**Task to carry out:**
Identify every line below that contains the string "treble", matching case exactly, and copy each such line.

**Entries provided:**
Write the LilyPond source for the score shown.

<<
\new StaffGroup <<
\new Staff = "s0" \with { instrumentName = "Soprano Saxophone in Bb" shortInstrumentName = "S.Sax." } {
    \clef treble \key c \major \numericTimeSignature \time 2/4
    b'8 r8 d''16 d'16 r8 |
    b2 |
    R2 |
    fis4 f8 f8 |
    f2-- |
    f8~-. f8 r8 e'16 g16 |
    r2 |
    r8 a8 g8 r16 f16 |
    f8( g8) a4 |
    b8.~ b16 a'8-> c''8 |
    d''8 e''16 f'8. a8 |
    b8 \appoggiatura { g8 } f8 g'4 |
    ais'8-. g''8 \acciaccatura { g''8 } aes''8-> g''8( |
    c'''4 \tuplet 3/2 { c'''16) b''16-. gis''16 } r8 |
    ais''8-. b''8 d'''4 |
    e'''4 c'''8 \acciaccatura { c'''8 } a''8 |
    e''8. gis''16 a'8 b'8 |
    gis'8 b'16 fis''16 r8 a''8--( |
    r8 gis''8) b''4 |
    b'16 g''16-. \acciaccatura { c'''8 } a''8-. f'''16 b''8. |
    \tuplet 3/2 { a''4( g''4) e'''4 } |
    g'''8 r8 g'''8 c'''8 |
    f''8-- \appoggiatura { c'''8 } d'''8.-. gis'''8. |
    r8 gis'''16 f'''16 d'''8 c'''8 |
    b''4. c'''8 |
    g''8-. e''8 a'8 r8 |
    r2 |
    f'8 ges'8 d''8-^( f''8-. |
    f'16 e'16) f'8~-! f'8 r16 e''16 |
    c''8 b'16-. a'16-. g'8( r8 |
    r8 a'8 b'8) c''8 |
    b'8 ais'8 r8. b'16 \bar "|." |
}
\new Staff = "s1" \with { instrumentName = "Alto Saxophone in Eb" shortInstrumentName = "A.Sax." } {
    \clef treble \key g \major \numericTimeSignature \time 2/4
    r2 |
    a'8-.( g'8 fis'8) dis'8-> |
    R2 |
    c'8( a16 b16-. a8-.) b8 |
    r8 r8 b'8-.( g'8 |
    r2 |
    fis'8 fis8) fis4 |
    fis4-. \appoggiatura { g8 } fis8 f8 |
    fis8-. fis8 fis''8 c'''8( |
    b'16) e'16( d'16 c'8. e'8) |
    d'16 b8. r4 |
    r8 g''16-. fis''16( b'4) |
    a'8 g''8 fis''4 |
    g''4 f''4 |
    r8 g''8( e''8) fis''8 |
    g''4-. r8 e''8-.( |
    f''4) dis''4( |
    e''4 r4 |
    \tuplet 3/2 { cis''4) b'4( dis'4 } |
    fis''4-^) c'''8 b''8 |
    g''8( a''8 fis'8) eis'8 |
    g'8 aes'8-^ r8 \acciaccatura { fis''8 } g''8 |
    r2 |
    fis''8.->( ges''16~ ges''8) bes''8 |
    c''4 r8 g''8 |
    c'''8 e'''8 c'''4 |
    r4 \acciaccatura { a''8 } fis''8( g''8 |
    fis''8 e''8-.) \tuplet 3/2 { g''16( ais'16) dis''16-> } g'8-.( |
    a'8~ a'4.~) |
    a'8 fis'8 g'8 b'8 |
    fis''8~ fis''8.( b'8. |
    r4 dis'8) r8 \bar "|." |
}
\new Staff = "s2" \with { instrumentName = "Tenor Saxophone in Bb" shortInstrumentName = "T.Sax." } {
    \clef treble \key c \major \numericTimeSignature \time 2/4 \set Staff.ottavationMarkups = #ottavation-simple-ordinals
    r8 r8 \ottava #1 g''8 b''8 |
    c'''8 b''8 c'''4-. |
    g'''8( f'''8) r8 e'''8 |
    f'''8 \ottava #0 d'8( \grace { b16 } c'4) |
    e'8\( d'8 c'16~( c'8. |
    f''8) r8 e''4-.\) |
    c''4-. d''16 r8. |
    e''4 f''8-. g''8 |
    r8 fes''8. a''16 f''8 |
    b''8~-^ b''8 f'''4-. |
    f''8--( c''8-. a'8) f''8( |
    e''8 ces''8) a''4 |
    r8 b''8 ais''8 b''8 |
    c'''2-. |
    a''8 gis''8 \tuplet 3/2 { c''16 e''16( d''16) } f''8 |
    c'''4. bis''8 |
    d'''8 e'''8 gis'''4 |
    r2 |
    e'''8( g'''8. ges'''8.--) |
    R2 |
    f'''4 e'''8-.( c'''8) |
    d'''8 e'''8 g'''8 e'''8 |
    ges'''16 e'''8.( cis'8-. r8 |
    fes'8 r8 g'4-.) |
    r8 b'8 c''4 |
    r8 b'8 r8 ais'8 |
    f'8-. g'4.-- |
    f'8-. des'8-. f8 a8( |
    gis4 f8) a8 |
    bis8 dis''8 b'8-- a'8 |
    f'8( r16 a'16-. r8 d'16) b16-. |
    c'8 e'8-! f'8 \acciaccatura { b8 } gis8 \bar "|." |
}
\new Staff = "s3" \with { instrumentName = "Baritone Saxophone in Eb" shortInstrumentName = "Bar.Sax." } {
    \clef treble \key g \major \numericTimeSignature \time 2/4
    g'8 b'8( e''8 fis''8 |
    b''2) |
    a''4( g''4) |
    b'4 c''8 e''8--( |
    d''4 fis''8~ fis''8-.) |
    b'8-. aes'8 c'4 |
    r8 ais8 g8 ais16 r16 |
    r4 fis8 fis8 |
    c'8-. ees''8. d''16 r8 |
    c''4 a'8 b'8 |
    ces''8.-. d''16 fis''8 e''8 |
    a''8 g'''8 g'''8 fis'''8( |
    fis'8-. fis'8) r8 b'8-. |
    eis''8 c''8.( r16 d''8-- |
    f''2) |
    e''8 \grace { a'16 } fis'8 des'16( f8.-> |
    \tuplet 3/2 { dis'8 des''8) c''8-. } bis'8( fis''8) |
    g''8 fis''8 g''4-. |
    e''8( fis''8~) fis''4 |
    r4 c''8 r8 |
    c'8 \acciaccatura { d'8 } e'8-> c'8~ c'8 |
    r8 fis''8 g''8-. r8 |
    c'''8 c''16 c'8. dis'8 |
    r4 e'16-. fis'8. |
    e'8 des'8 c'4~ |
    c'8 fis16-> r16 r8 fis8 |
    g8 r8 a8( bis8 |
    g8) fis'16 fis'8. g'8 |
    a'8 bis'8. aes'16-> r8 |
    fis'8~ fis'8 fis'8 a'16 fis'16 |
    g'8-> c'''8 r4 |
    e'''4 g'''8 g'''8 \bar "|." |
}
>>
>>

**Reply to the exercise:**
    \clef treble \key c \major \numericTimeSignature \time 2/4
    \clef treble \key g \major \numericTimeSignature \time 2/4
    \clef treble \key c \major \numericTimeSignature \time 2/4 \set Staff.ottavationMarkups = #ottavation-simple-ordinals
    \clef treble \key g \major \numericTimeSignature \time 2/4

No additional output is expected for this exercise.